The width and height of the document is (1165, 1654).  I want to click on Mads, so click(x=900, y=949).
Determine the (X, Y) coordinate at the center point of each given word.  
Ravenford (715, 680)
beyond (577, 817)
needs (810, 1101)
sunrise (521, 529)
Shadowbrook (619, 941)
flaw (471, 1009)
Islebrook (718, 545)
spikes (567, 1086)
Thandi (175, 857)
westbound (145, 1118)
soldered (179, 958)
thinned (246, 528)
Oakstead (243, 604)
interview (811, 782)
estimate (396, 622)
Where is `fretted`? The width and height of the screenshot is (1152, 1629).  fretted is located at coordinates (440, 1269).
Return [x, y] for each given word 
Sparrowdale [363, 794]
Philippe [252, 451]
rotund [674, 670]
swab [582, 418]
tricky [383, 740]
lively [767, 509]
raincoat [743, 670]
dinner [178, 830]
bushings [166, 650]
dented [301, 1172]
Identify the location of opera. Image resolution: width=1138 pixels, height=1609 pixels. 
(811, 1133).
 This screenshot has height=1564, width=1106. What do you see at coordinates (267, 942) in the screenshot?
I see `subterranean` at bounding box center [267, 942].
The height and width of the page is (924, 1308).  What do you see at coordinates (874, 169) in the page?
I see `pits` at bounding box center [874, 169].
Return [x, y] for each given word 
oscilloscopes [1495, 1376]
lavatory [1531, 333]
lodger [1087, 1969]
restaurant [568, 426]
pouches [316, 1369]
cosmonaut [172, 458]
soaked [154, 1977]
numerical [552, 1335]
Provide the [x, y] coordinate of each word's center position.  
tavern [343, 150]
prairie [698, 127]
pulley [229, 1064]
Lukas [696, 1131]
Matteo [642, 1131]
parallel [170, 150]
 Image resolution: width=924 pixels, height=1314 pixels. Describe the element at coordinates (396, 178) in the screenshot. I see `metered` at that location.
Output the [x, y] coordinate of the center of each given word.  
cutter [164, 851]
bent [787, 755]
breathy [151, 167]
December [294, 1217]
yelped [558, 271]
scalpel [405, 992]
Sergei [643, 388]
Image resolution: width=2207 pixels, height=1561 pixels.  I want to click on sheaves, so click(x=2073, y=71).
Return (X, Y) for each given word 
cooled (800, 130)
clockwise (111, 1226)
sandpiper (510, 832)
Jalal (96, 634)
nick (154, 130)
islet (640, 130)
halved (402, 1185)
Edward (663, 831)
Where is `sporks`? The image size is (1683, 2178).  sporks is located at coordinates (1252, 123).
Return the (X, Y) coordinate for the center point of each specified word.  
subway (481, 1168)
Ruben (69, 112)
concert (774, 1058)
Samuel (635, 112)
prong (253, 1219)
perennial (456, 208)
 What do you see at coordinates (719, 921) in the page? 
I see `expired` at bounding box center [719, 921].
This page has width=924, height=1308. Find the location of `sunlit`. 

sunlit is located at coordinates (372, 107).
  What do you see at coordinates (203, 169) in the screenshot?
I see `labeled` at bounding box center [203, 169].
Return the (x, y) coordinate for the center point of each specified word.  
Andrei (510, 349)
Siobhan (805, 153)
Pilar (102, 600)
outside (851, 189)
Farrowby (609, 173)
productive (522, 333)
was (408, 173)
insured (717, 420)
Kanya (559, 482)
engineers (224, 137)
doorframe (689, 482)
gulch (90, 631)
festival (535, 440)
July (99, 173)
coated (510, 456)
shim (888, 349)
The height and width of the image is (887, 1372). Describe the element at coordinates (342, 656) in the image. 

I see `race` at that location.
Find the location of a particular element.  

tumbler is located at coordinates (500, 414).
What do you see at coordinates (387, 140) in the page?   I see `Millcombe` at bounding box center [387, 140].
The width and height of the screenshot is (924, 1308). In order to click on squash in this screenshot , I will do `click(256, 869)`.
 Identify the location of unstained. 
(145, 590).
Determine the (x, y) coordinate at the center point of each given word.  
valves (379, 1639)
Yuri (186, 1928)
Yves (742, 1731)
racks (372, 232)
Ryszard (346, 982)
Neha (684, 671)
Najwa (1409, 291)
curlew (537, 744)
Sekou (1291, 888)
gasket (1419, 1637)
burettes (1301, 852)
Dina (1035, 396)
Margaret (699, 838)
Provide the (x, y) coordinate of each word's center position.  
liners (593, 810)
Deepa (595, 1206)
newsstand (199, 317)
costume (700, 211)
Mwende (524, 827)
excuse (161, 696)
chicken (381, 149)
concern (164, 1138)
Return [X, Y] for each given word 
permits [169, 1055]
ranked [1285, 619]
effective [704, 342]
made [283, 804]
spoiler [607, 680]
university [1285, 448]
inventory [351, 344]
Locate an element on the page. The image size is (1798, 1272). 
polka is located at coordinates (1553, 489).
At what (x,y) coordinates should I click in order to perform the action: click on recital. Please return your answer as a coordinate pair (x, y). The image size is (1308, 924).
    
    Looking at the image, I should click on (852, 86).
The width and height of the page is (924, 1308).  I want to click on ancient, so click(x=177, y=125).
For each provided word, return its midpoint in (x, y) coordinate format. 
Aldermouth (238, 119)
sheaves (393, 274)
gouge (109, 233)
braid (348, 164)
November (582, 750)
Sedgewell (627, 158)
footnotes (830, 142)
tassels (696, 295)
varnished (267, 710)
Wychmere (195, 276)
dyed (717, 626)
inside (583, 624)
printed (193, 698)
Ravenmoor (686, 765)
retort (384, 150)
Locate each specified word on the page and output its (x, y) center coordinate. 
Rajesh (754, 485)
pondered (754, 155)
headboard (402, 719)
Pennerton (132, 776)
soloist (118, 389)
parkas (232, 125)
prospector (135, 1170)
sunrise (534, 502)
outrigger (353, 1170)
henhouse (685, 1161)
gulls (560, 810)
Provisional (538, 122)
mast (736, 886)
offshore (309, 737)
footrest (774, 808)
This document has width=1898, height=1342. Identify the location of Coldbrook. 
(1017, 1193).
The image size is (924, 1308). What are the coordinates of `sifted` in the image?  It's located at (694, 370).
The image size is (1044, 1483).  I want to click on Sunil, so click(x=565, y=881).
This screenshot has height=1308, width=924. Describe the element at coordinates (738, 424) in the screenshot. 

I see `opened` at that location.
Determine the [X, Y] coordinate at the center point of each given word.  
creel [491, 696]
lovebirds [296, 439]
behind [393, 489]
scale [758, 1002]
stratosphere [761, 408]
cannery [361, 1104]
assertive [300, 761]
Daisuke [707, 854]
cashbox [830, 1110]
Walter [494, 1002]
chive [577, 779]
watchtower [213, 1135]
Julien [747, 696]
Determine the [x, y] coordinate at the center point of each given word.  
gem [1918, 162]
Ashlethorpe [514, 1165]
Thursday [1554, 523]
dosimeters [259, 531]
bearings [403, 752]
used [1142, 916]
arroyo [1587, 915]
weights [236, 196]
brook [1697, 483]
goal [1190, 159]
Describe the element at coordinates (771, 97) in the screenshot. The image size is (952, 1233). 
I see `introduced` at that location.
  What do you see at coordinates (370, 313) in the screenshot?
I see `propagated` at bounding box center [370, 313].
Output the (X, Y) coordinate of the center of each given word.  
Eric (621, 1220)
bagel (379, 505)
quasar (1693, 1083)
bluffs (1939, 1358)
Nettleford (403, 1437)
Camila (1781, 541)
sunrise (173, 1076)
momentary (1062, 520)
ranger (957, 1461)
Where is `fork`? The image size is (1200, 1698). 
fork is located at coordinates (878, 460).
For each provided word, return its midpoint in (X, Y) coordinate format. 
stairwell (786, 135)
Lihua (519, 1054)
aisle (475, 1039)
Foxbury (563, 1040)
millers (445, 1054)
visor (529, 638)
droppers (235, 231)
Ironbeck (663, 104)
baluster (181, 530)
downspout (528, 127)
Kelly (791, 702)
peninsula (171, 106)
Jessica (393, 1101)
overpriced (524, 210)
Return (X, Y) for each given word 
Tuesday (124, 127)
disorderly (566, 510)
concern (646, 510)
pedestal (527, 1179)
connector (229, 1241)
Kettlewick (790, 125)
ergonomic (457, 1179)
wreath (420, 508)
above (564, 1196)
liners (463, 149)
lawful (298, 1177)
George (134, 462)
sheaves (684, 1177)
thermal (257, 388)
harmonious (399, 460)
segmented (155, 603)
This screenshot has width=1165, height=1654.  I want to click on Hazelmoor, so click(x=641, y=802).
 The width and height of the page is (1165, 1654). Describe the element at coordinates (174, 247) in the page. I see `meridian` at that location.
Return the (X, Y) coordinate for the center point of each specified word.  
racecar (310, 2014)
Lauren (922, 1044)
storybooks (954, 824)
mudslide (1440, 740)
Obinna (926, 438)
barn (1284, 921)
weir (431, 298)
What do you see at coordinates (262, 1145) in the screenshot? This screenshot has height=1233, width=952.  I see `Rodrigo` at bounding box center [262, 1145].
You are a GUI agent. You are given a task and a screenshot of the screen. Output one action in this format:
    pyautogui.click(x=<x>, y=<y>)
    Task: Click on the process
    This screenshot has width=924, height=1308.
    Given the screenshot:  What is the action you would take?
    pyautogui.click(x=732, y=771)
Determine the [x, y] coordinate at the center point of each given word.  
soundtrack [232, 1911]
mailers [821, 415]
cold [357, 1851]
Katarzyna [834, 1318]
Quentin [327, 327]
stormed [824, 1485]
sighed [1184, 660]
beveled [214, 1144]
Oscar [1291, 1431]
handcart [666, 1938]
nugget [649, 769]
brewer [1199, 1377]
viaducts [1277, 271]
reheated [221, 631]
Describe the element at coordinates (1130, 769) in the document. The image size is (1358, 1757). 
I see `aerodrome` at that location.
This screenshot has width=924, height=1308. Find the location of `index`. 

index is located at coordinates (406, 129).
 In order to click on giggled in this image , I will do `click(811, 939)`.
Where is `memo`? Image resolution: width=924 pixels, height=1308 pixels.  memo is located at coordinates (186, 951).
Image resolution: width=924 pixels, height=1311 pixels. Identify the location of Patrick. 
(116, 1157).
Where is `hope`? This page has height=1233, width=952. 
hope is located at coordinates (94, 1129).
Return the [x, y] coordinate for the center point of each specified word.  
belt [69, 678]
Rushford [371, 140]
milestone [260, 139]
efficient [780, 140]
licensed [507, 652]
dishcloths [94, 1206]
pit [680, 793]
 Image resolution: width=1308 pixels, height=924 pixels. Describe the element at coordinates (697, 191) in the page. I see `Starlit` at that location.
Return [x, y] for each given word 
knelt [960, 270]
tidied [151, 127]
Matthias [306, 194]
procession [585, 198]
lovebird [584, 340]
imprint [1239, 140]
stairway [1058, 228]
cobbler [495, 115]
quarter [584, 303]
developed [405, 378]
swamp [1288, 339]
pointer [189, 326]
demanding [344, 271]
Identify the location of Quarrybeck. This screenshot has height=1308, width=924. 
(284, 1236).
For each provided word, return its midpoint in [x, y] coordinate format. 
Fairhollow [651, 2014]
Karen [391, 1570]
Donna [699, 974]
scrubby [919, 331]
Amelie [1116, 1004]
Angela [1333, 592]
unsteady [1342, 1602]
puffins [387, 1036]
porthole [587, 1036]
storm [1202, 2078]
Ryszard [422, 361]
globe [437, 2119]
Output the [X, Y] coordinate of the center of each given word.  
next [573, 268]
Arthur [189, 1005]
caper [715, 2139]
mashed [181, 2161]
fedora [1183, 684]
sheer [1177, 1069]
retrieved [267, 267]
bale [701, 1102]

┄┄┄┄┄┄┄┄┄┄

:: TASK TO COMPLETE ::
Reproduce the stretch of data from the line containing "burettes (1301, 852)" through the line containing "The image size is (1044, 1483).", substituting "kiosk" for "newsstand" and leaving all else unchanged.

:: SOLUTION FOR THIS TASK ::
burettes (1301, 852)
Dina (1035, 396)
Margaret (699, 838)
Provide the (x, y) coordinate of each word's center position.  
liners (593, 810)
Deepa (595, 1206)
kiosk (199, 317)
costume (700, 211)
Mwende (524, 827)
excuse (161, 696)
chicken (381, 149)
concern (164, 1138)
Return [X, Y] for each given word 
permits [169, 1055]
ranked [1285, 619]
effective [704, 342]
made [283, 804]
spoiler [607, 680]
university [1285, 448]
inventory [351, 344]
Locate an element on the page. The image size is (1798, 1272). 
polka is located at coordinates (1553, 489).
At what (x,y) coordinates should I click in order to perform the action: click on recital. Please return your answer as a coordinate pair (x, y). The image size is (1308, 924).
    
    Looking at the image, I should click on (852, 86).
The width and height of the page is (924, 1308).  I want to click on ancient, so click(x=177, y=125).
For each provided word, return its midpoint in (x, y) coordinate format. 
Aldermouth (238, 119)
sheaves (393, 274)
gouge (109, 233)
braid (348, 164)
November (582, 750)
Sedgewell (627, 158)
footnotes (830, 142)
tassels (696, 295)
varnished (267, 710)
Wychmere (195, 276)
dyed (717, 626)
inside (583, 624)
printed (193, 698)
Ravenmoor (686, 765)
retort (384, 150)
Locate each specified word on the page and output its (x, y) center coordinate. 
Rajesh (754, 485)
pondered (754, 155)
headboard (402, 719)
Pennerton (132, 776)
soloist (118, 389)
parkas (232, 125)
prospector (135, 1170)
sunrise (534, 502)
outrigger (353, 1170)
henhouse (685, 1161)
gulls (560, 810)
Provisional (538, 122)
mast (736, 886)
offshore (309, 737)
footrest (774, 808)
This document has width=1898, height=1342. Identify the location of Coldbrook. 
(1017, 1193).
The image size is (924, 1308). What are the coordinates of `sifted` in the image?  It's located at (694, 370).
The image size is (1044, 1483).  I want to click on Sunil, so click(x=565, y=881).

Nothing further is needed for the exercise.